*** Begin section ***
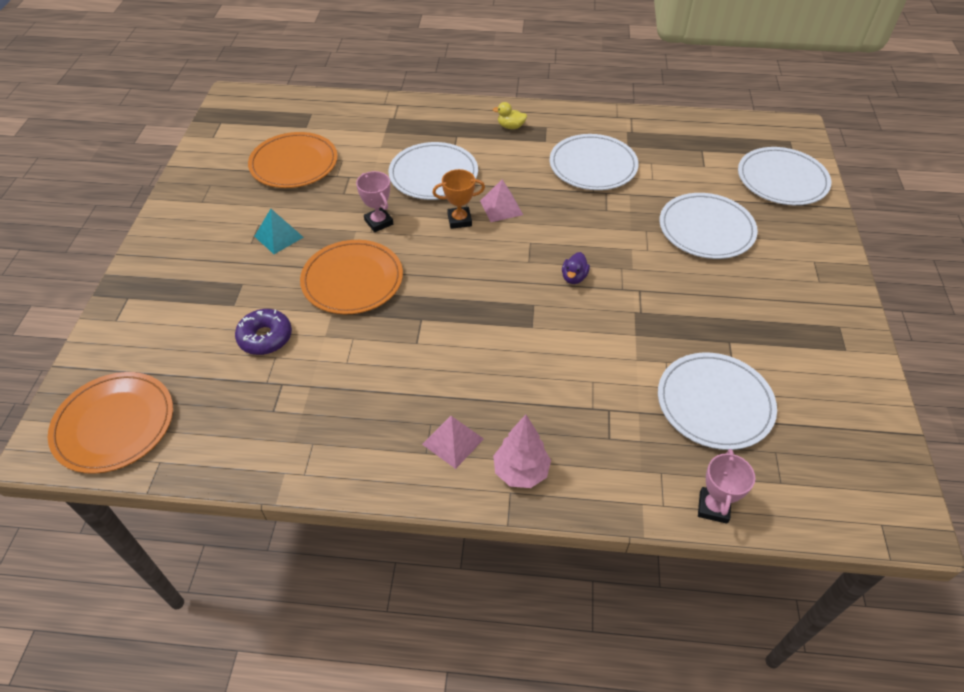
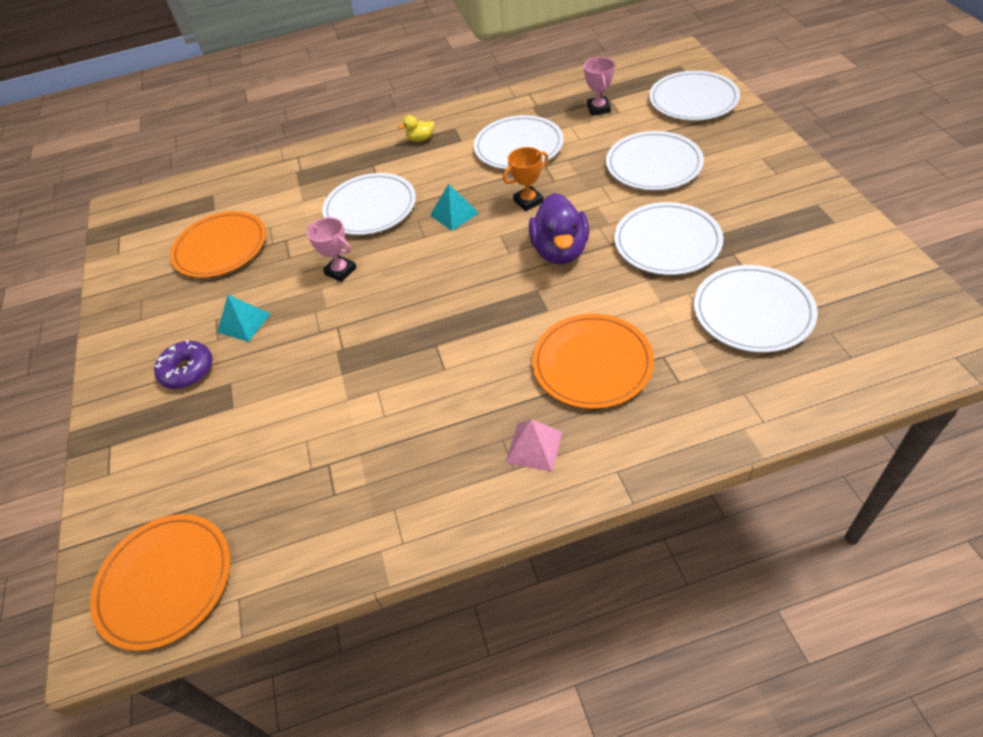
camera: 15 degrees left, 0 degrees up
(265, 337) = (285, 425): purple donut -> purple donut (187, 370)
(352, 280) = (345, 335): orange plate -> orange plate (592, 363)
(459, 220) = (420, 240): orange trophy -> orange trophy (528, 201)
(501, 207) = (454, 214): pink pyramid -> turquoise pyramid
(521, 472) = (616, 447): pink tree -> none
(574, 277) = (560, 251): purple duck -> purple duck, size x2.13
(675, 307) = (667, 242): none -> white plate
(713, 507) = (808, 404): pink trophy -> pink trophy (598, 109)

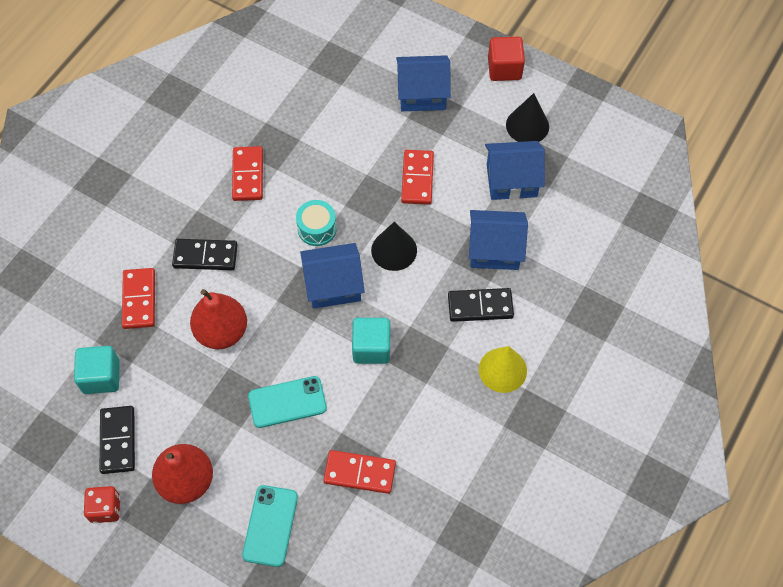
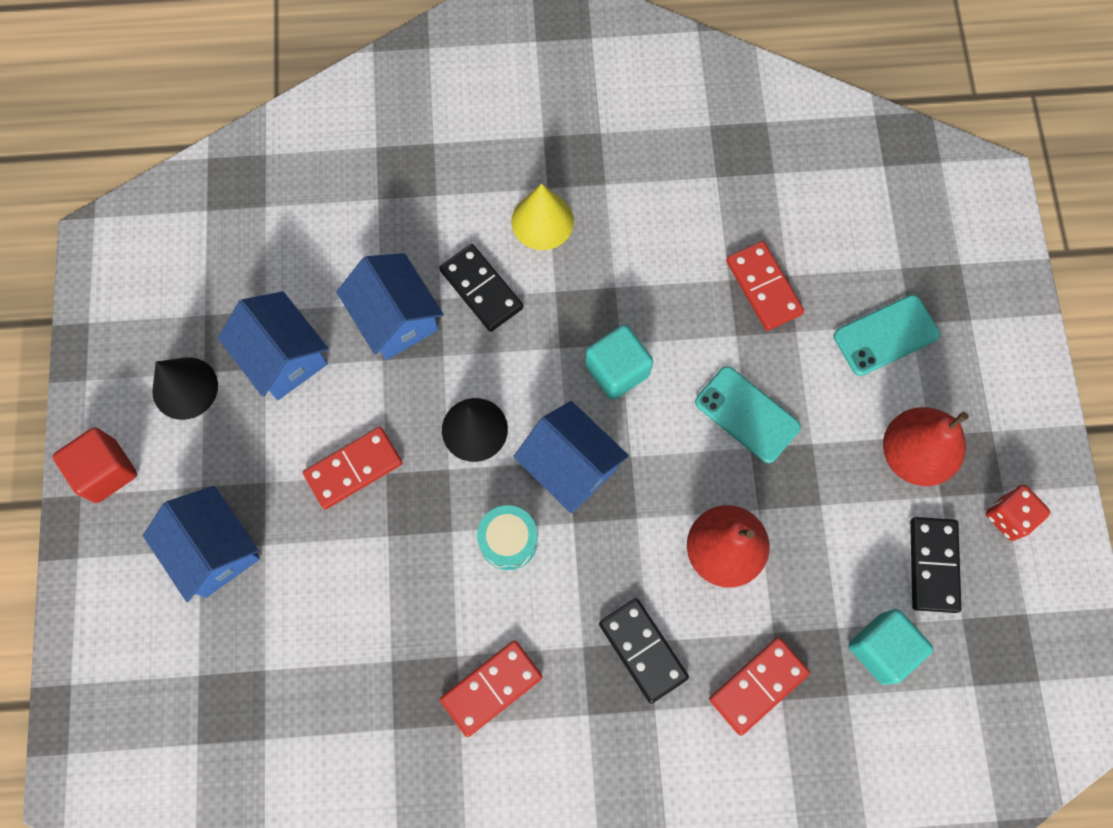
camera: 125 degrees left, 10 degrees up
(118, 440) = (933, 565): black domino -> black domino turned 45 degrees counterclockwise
*** End section ***
[The problem]:
In your copy, the listing above should appear word for word, with no images.

[Exercise result]:
camera: 15 degrees left, 0 degrees up
(265, 337) = (285, 425): purple donut -> purple donut (187, 370)
(352, 280) = (345, 335): orange plate -> orange plate (592, 363)
(459, 220) = (420, 240): orange trophy -> orange trophy (528, 201)
(501, 207) = (454, 214): pink pyramid -> turquoise pyramid
(521, 472) = (616, 447): pink tree -> none
(574, 277) = (560, 251): purple duck -> purple duck, size x2.13
(675, 307) = (667, 242): none -> white plate
(713, 507) = (808, 404): pink trophy -> pink trophy (598, 109)

camera: 125 degrees left, 10 degrees up
(118, 440) = (933, 565): black domino -> black domino turned 45 degrees counterclockwise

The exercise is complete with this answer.